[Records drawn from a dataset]
BEGIN
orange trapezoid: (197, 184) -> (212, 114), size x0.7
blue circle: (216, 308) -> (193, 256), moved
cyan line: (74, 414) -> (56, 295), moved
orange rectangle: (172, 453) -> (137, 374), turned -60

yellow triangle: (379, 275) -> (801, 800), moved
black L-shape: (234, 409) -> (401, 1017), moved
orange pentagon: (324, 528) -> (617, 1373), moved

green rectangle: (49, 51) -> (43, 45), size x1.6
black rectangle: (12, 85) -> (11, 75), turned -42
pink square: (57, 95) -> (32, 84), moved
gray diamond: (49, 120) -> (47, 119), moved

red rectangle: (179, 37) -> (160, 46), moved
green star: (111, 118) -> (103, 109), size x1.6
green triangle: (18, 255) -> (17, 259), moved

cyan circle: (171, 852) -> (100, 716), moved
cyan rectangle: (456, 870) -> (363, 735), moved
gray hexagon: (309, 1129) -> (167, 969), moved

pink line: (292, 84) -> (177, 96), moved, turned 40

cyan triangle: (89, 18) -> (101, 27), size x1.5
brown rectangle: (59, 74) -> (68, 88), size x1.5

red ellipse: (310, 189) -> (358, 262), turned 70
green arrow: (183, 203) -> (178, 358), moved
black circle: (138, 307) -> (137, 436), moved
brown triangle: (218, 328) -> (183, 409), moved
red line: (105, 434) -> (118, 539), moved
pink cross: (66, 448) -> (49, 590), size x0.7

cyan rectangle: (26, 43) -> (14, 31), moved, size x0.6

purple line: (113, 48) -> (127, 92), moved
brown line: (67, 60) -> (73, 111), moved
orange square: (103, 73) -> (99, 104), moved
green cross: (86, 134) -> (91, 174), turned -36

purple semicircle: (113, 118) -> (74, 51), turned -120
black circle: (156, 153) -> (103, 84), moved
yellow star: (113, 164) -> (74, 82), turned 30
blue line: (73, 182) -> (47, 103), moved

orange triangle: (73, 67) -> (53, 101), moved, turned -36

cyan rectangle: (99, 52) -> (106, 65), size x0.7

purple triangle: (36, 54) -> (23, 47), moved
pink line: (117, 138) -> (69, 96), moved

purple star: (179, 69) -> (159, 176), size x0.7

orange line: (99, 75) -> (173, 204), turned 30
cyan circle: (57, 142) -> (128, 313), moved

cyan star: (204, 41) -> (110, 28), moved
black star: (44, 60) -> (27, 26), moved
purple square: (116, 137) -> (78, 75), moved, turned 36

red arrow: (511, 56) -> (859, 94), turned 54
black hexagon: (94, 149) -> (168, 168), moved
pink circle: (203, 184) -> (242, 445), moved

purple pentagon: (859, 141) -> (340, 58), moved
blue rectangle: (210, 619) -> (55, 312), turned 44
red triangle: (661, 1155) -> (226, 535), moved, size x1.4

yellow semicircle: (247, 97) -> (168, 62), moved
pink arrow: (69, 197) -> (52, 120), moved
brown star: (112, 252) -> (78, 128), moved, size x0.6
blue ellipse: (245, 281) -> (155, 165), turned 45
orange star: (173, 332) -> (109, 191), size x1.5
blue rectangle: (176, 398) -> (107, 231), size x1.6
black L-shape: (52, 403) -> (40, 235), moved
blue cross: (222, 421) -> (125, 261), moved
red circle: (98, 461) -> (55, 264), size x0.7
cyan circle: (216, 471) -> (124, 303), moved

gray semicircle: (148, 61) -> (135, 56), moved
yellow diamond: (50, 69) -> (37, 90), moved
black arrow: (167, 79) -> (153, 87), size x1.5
END
EXERCISE AIM
Both the first line of the records above and the line containing "cyan circle: (171, 852) -> (100, 716), moved" are to be transcribed exactly, together with every line between them, and nothing else.

WRITTEN SOLUTION
orange trapezoid: (197, 184) -> (212, 114), size x0.7
blue circle: (216, 308) -> (193, 256), moved
cyan line: (74, 414) -> (56, 295), moved
orange rectangle: (172, 453) -> (137, 374), turned -60

yellow triangle: (379, 275) -> (801, 800), moved
black L-shape: (234, 409) -> (401, 1017), moved
orange pentagon: (324, 528) -> (617, 1373), moved

green rectangle: (49, 51) -> (43, 45), size x1.6
black rectangle: (12, 85) -> (11, 75), turned -42
pink square: (57, 95) -> (32, 84), moved
gray diamond: (49, 120) -> (47, 119), moved

red rectangle: (179, 37) -> (160, 46), moved
green star: (111, 118) -> (103, 109), size x1.6
green triangle: (18, 255) -> (17, 259), moved

cyan circle: (171, 852) -> (100, 716), moved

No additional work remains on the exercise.